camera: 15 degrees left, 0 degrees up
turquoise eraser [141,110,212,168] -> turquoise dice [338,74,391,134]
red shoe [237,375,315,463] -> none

_ _ _ _ _

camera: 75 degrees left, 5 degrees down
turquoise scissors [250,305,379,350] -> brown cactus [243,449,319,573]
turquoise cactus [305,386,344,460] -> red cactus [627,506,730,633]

_ _ _ _ _

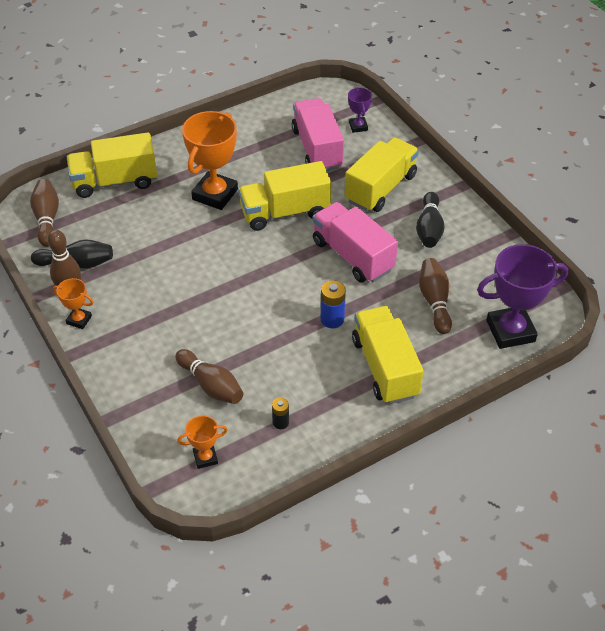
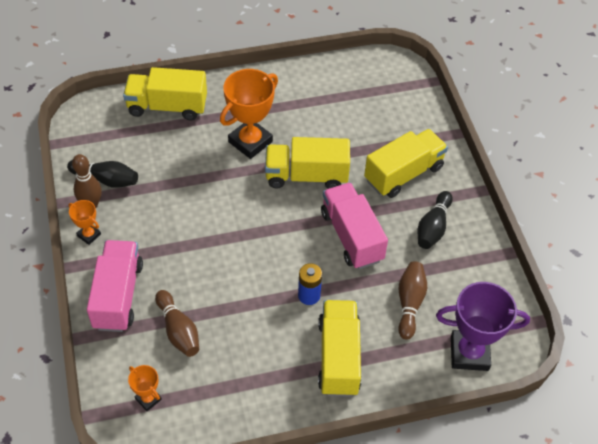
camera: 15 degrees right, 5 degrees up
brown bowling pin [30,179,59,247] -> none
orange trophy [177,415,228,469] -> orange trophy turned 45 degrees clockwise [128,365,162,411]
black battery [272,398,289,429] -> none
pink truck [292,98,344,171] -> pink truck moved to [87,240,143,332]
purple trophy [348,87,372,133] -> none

_ _ _ _ _

EXERCISE:
Whenever the string "brown" turns up in a line above, copy that line out.

RESPONSE TO THE TASK:
turquoise scissors [250,305,379,350] -> brown cactus [243,449,319,573]
brown bowling pin [30,179,59,247] -> none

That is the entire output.